Data under study:

++++++++++

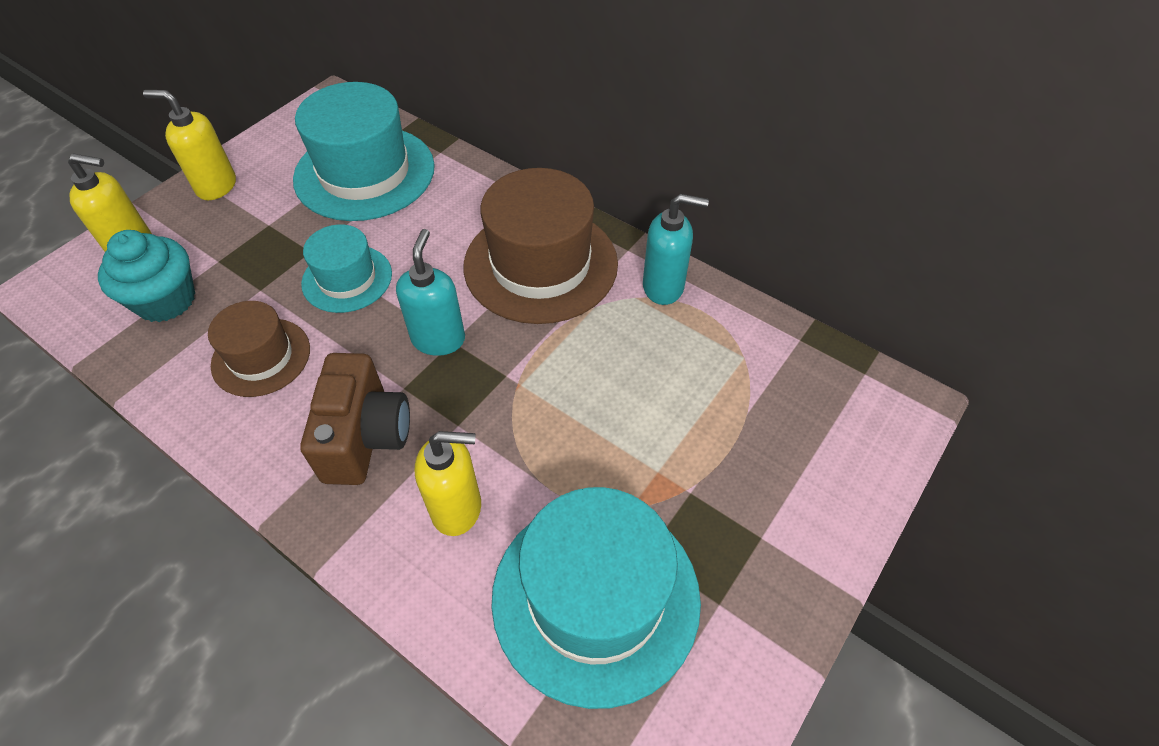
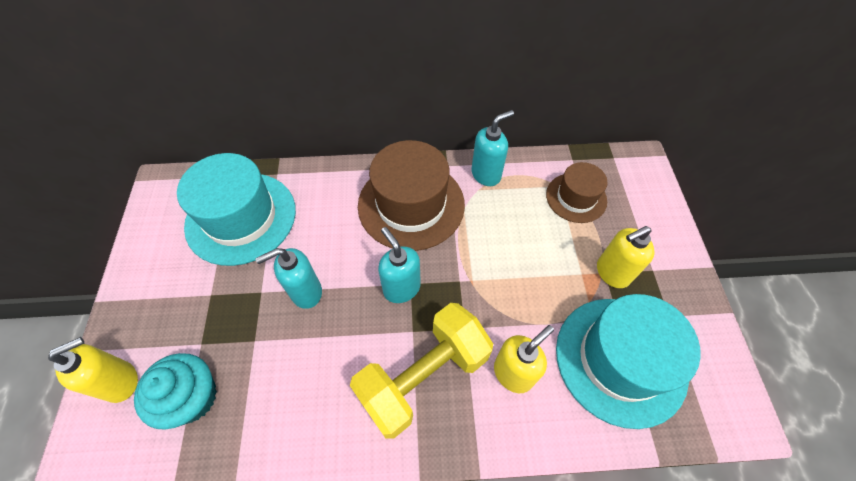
camera: 40 degrees left, 5 degrees up
(216, 186) = (138, 295): yellow soap dispenser -> yellow soap dispenser (612, 273)
(261, 357) = (305, 381): brown hat -> brown hat (576, 197)
(347, 278) = (306, 292): turquoise hat -> turquoise soap dispenser
(365, 437) = (423, 376): brown camera -> yellow dumbbell

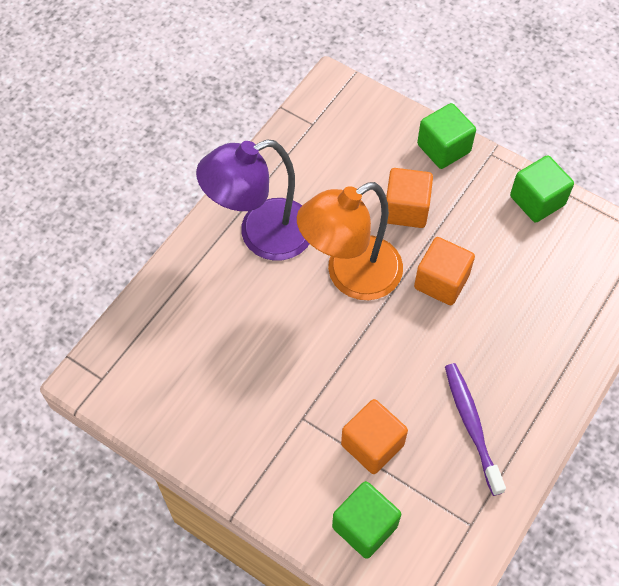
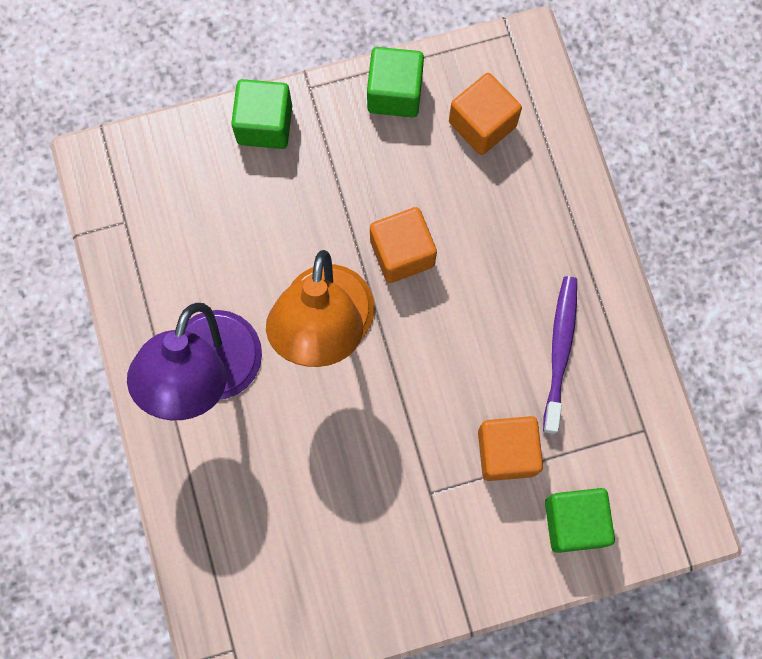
camera: 50 degrees left, 15 degrees up
(406, 209) = (300, 217): orange cube -> orange cube (482, 124)
(471, 425) = (560, 351): purple toothbrush -> purple toothbrush turned 75 degrees clockwise

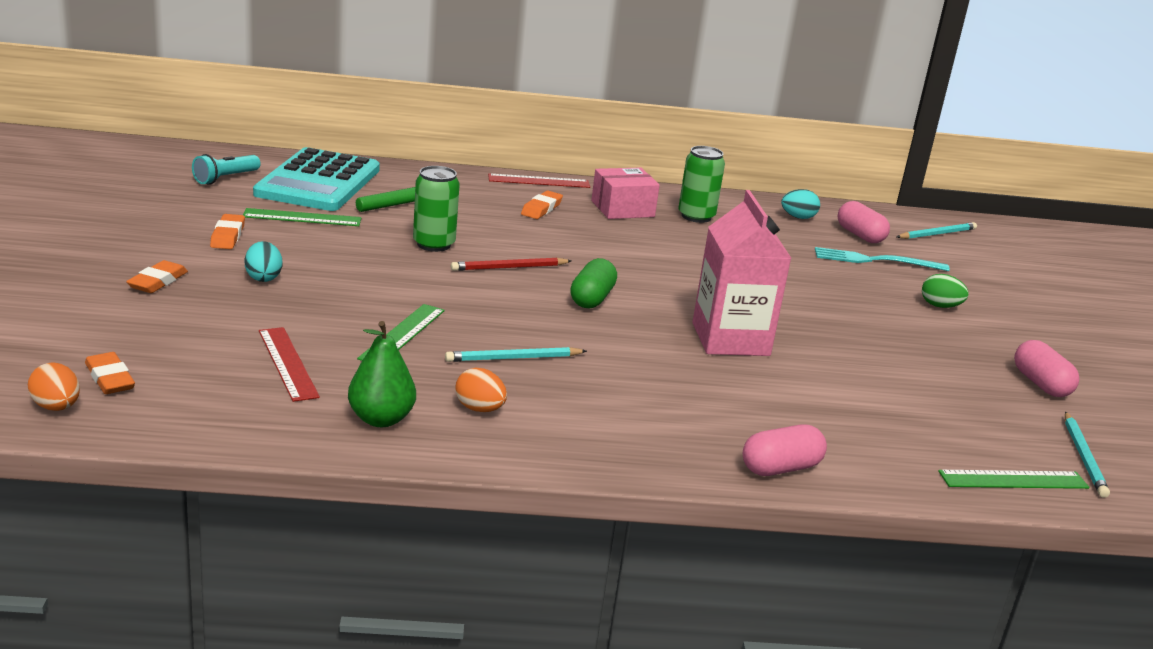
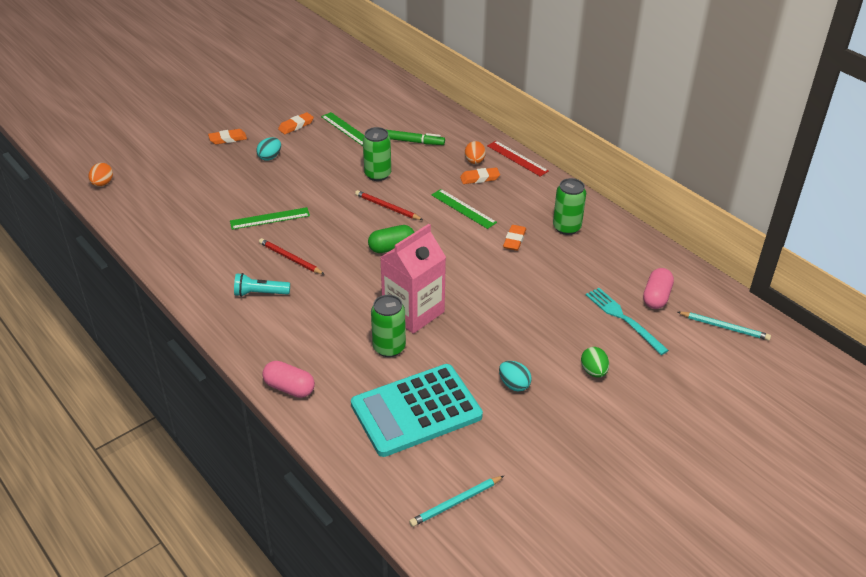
camera: 55 degrees right, 15 degrees up
(110, 378) = (136, 180): orange eraser -> orange eraser (514, 240)
(225, 178) = (354, 88): turquoise flashlight -> turquoise flashlight (260, 293)
(288, 363) = (202, 208): red ruler -> none
(318, 182) = (394, 109): turquoise calculator -> turquoise calculator (416, 411)
(381, 419) = (187, 255): green pear -> none
(479, 409) = (229, 274): orange egg -> orange egg (474, 161)
(513, 358) = (290, 258): turquoise pencil -> red pencil
(622, 209) = (529, 200): pink box -> none
(778, 379) = (389, 347): none -> green can
(798, 217) = (639, 262): turquoise egg -> turquoise egg (514, 384)
(1013, 480) = (386, 480): green ruler -> green ruler (463, 208)
(1040, 384) = (538, 454): pink capsule -> none

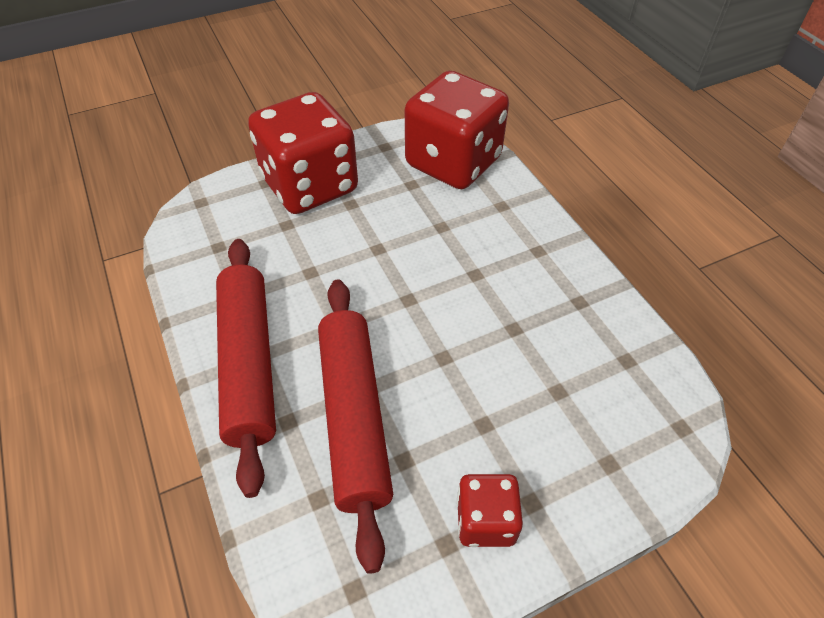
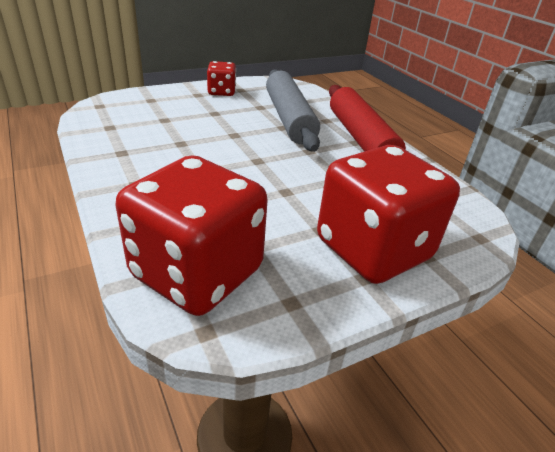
camera: 175 degrees right, 15 degrees down
(354, 417) = (289, 118): red rolling pin -> grey rolling pin

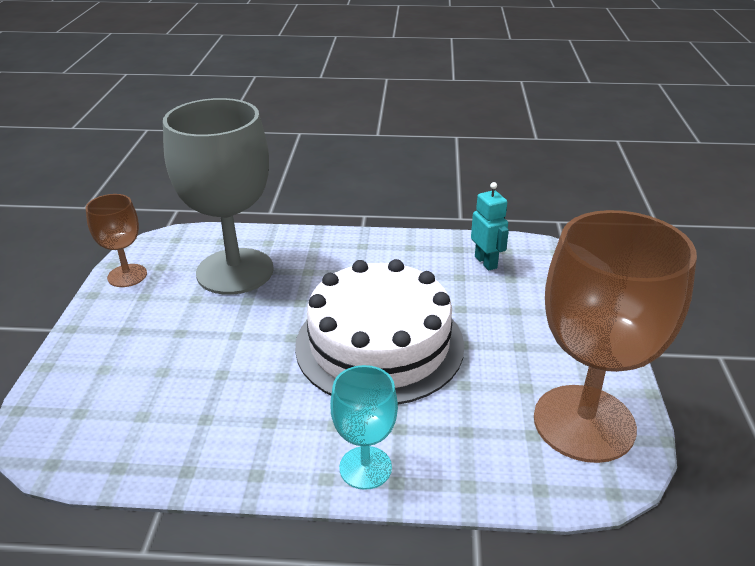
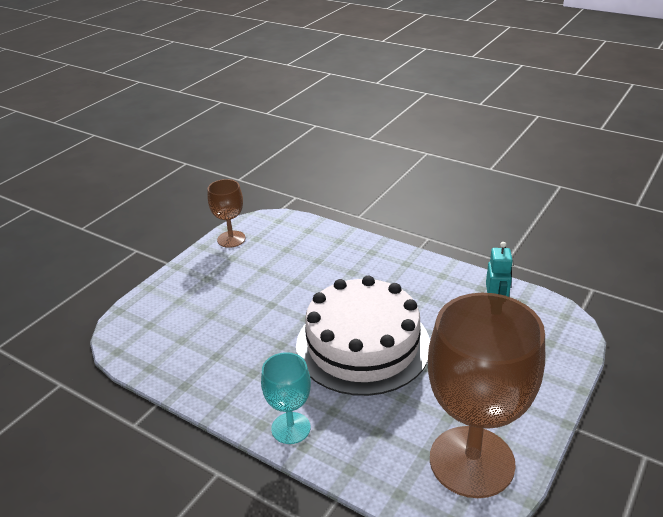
camera: 30 degrees right, 0 degrees up
(235, 271) = (301, 257): grey goblet -> none

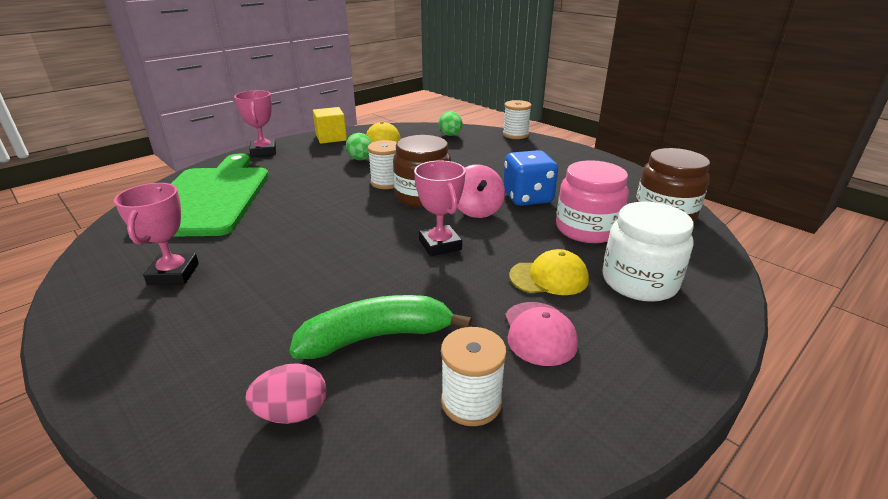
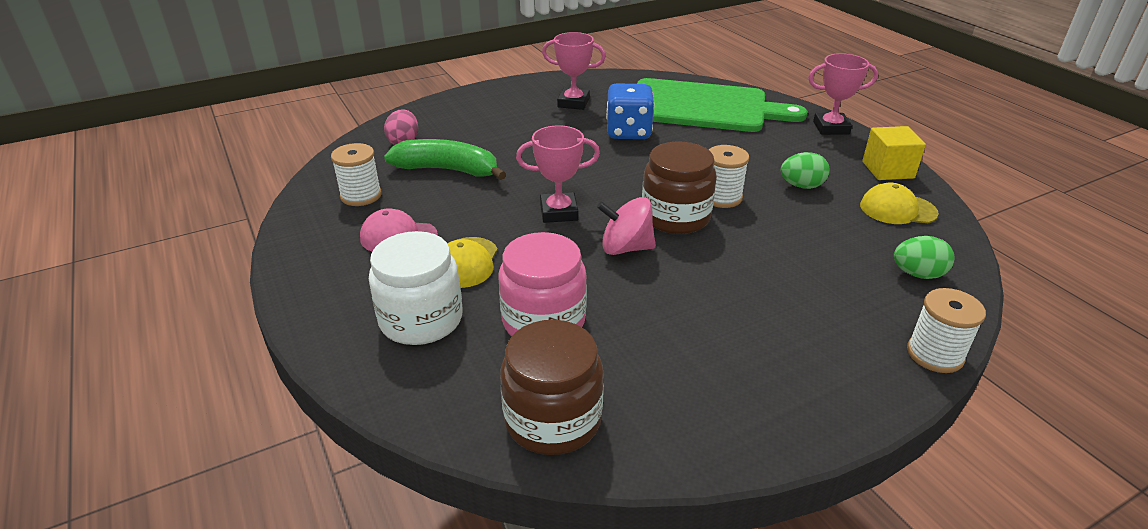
camera: 105 degrees right, 5 degrees up
(376, 337) = (447, 170): green banana -> green banana turned 75 degrees counterclockwise
(527, 198) = (648, 295): blue dice -> blue dice (628, 132)

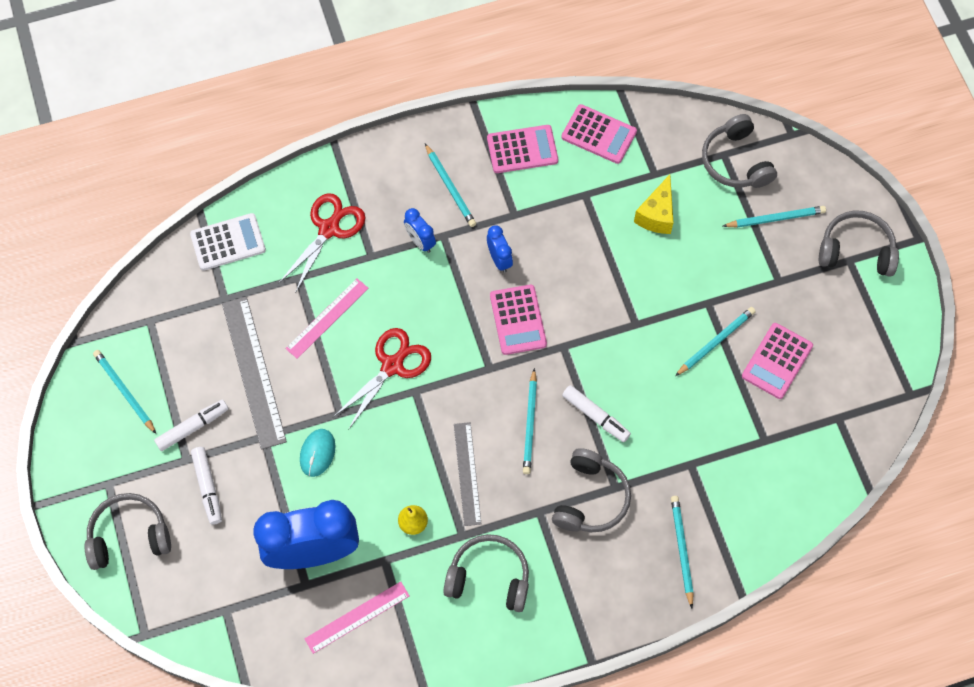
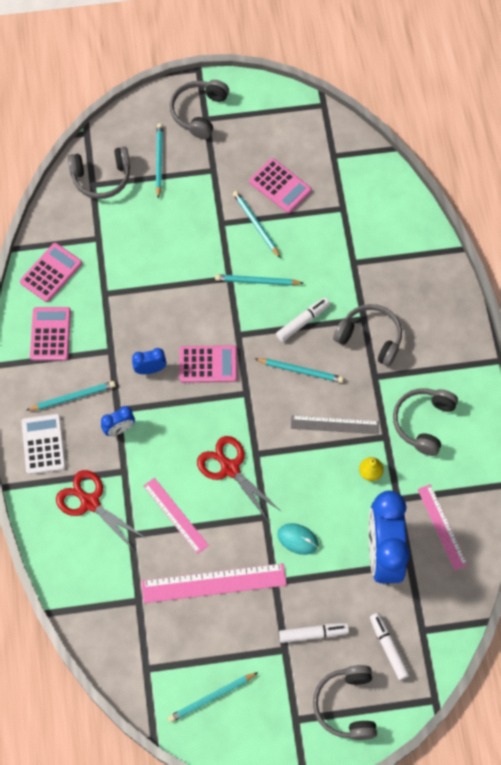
camera: 80 degrees left, 0 degrees up
(193, 427) = (256, 641): white marker -> white marker (388, 647)
(228, 242) = (83, 591): white calculator -> white calculator (43, 444)
(253, 372) = (214, 583): grey ruler -> pink ruler
(656, 215) = (136, 244): yellow cheese -> none
(681, 550) = (420, 282): turquoise pencil -> turquoise pencil (257, 281)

++++++++++

Exercise directions: Retype exactly the span of lines from the one with "(318, 182) = (394, 109): turquoise" through the one with "(778, 379) = (389, 347): none -> green can"; include both ends and omit the rest of the material.

Solution below:
(318, 182) = (394, 109): turquoise calculator -> turquoise calculator (416, 411)
(381, 419) = (187, 255): green pear -> none
(479, 409) = (229, 274): orange egg -> orange egg (474, 161)
(513, 358) = (290, 258): turquoise pencil -> red pencil
(622, 209) = (529, 200): pink box -> none
(778, 379) = (389, 347): none -> green can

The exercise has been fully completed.